__Required work__
In the entries below, find the line with "building: [149,193,184,234] ->" and the line with "building: none -> [54,246,128,311]"; reproduce those two lines and all lines between them exactly, without pictures.

__Working data__
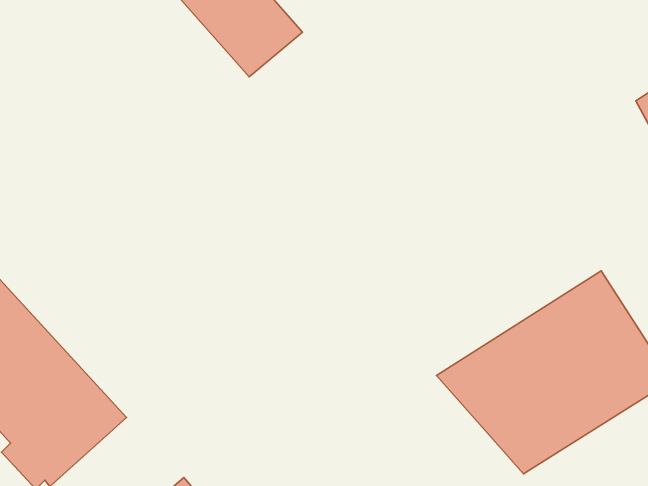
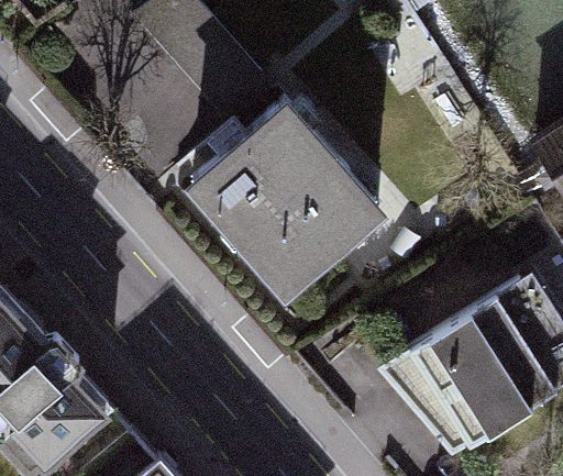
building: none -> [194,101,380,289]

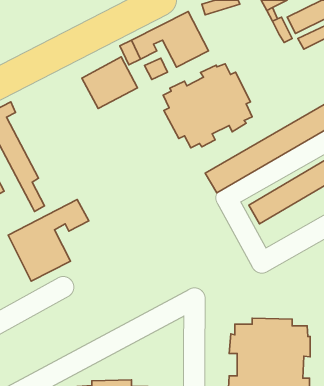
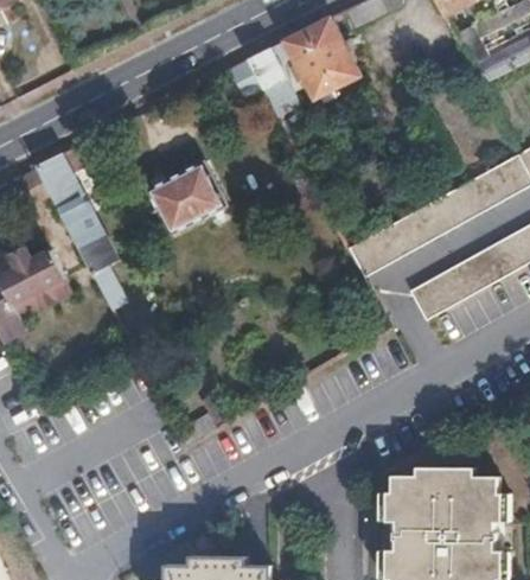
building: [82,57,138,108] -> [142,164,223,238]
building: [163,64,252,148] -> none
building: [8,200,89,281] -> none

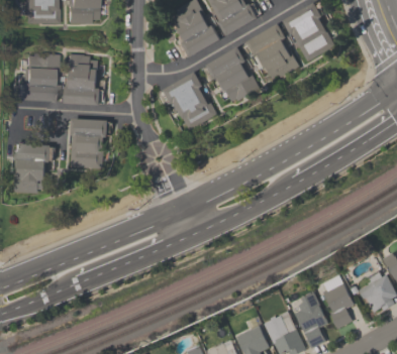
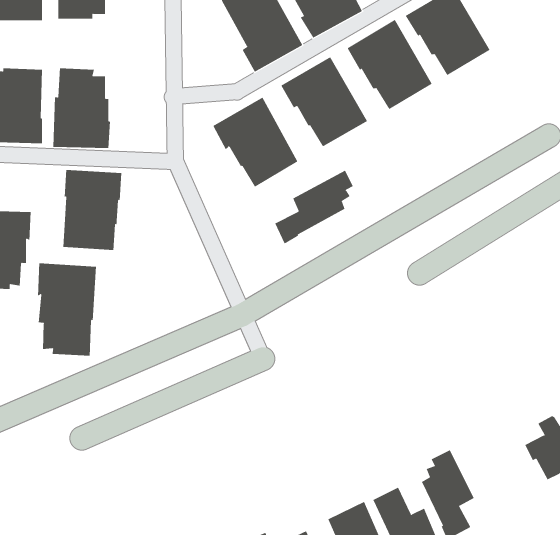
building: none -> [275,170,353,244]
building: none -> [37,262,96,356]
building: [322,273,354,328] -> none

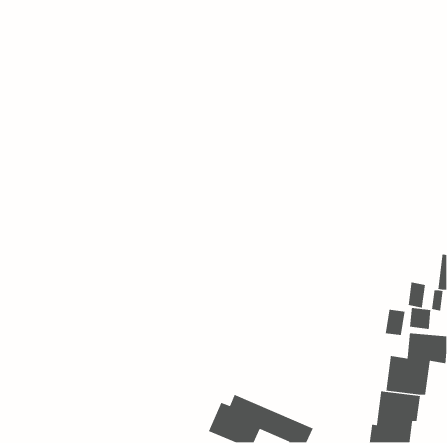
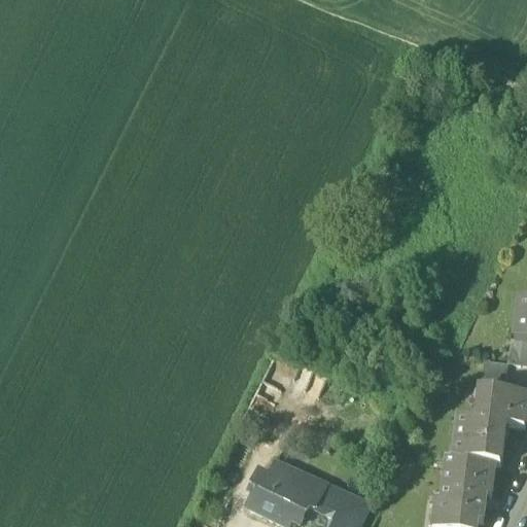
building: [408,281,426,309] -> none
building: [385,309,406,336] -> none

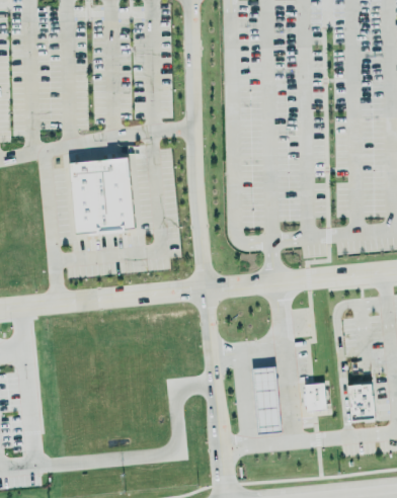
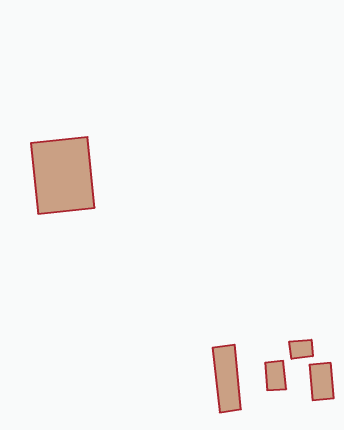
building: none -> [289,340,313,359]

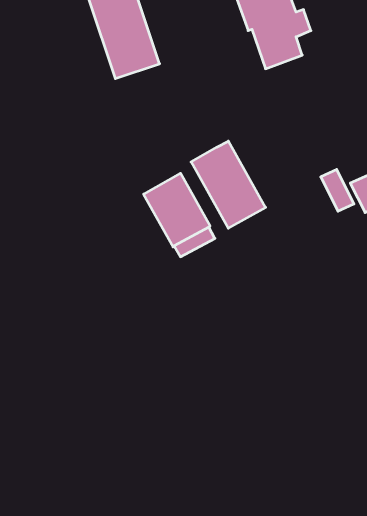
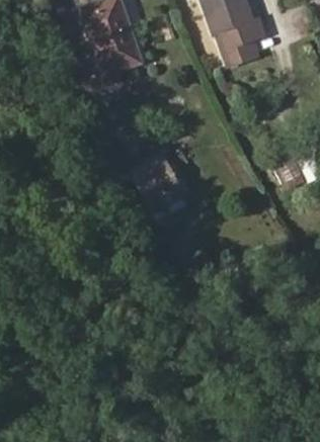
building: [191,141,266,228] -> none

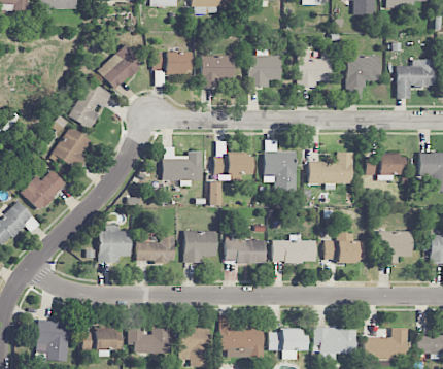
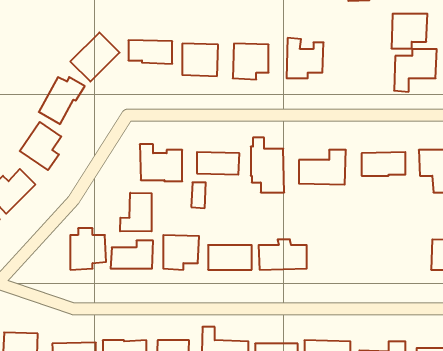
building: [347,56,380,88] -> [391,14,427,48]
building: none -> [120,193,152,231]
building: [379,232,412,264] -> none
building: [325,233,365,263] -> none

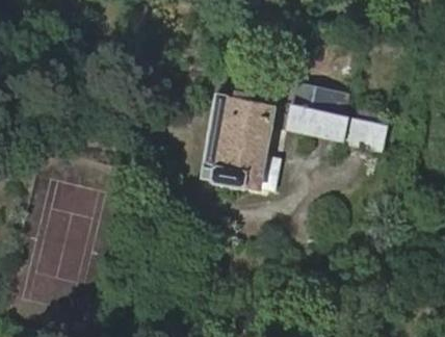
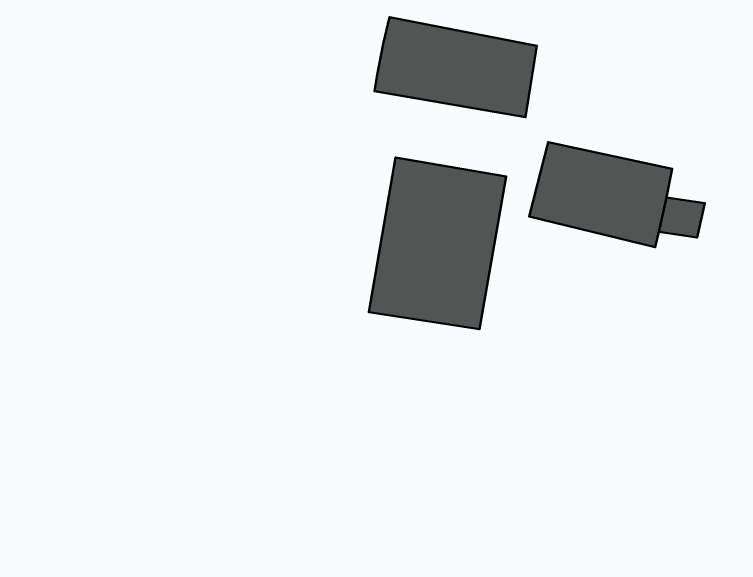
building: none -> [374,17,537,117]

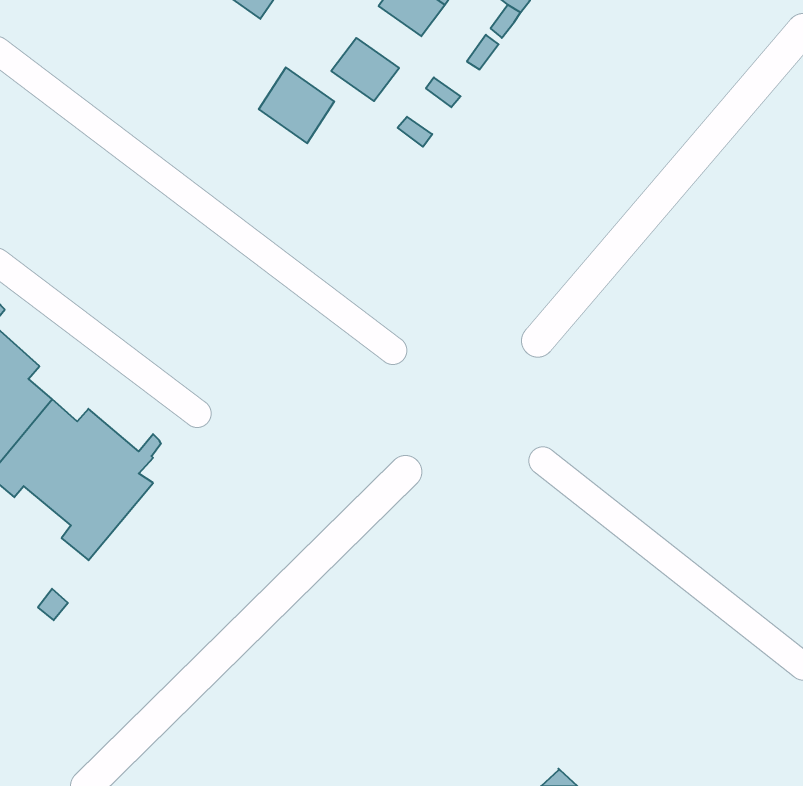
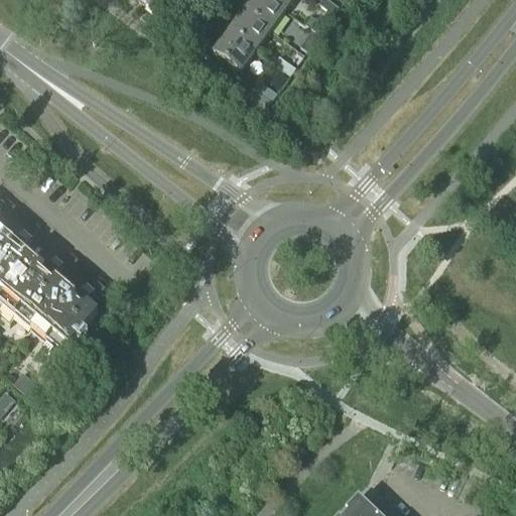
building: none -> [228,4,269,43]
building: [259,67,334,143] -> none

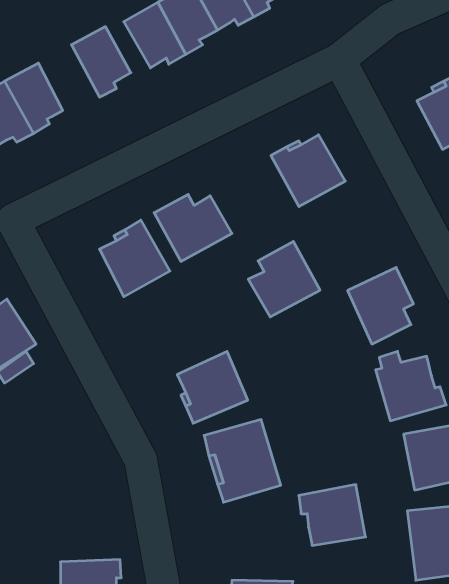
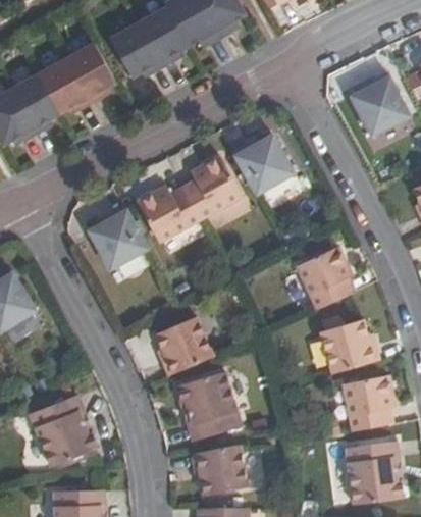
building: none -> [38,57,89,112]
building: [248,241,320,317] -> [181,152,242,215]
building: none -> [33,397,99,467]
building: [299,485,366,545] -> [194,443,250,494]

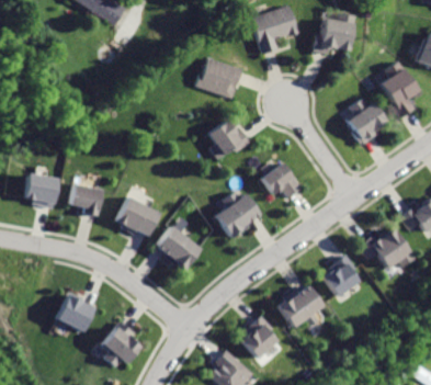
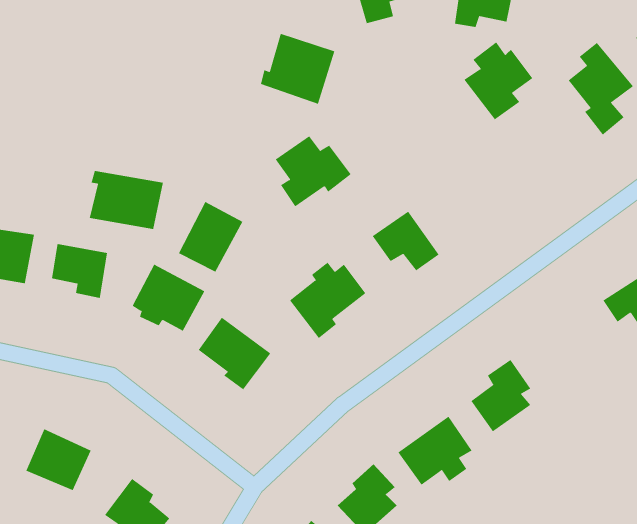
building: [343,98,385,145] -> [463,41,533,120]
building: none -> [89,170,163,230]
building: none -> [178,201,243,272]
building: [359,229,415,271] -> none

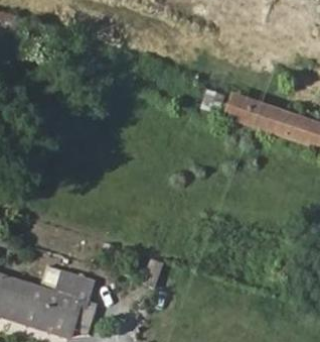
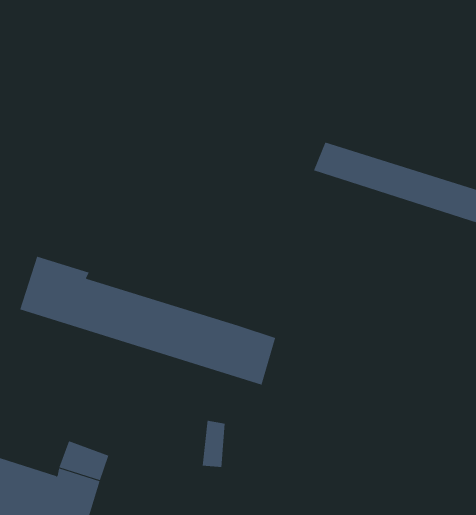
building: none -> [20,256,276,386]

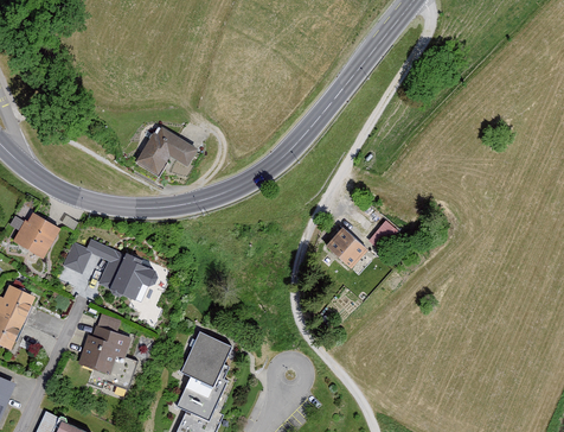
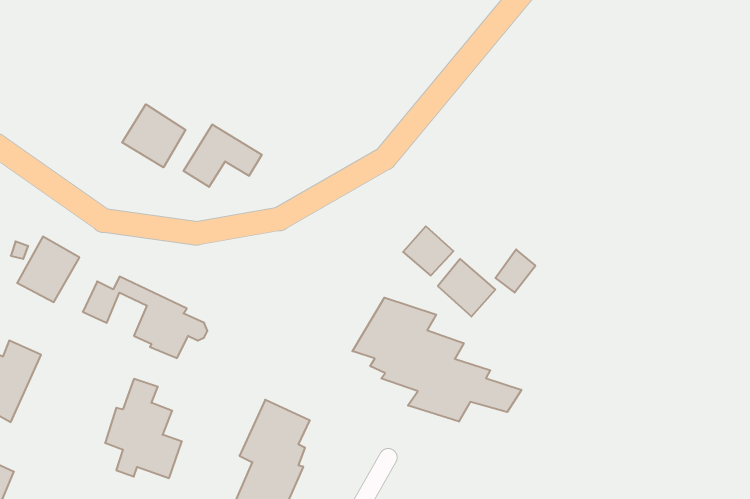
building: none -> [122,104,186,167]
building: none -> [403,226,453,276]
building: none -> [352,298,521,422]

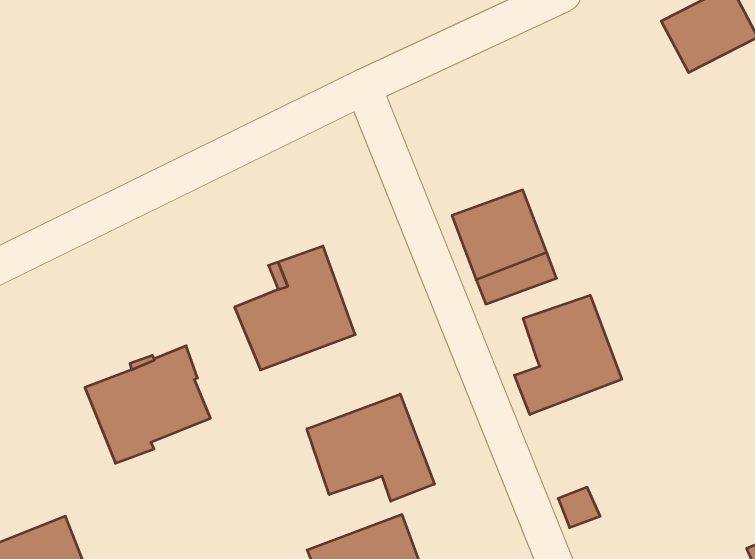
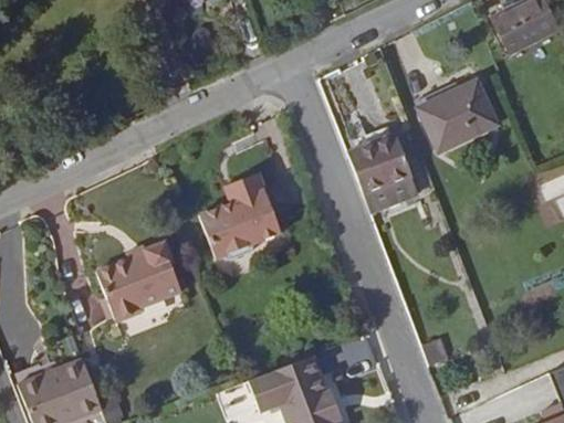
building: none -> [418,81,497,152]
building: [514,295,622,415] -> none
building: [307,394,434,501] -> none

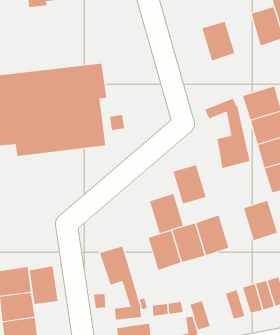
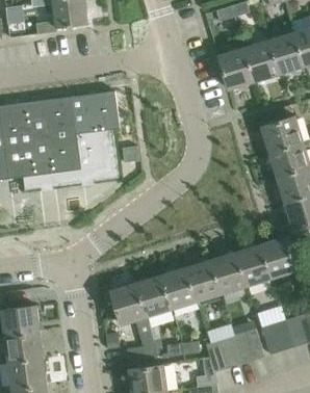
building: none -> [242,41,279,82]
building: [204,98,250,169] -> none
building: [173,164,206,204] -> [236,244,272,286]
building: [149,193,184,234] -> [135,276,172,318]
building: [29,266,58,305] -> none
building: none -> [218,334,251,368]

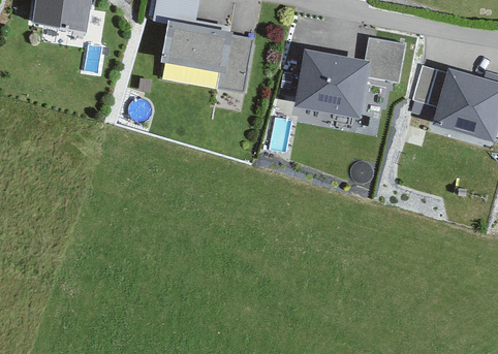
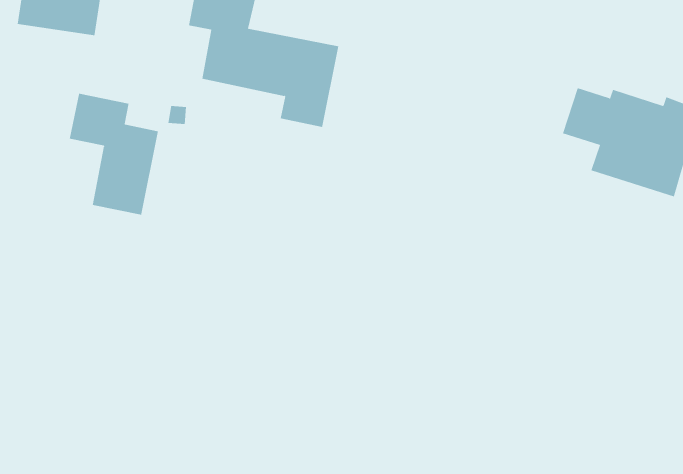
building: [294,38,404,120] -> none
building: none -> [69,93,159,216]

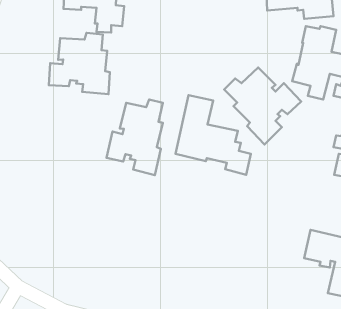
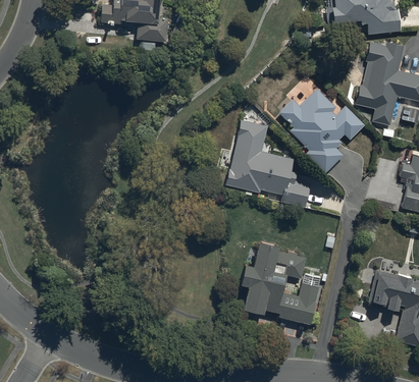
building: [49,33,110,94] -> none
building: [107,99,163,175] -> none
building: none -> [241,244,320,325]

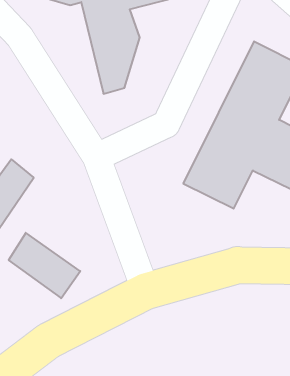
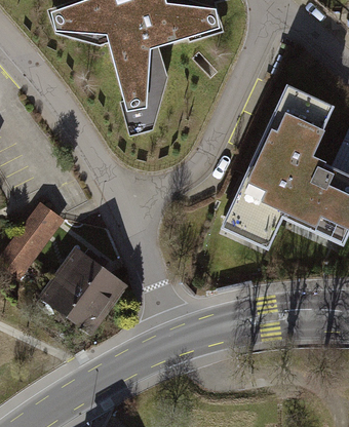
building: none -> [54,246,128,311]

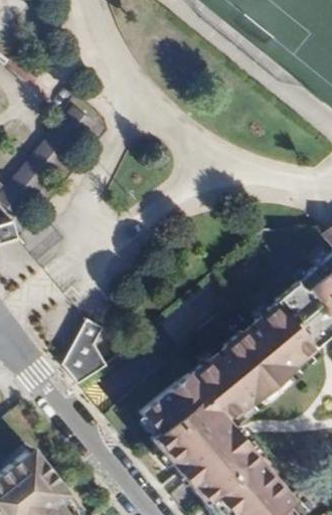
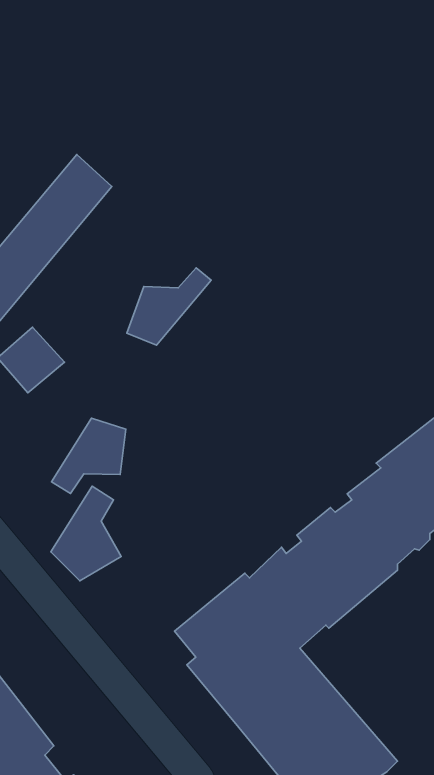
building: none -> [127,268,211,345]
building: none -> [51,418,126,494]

__Solution to this task__
building: [149,193,184,234] -> [135,276,172,318]
building: [29,266,58,305] -> none
building: none -> [218,334,251,368]

building: [294,38,404,120] -> none
building: none -> [69,93,159,216]

building: [49,33,110,94] -> none
building: [107,99,163,175] -> none
building: none -> [241,244,320,325]

building: none -> [54,246,128,311]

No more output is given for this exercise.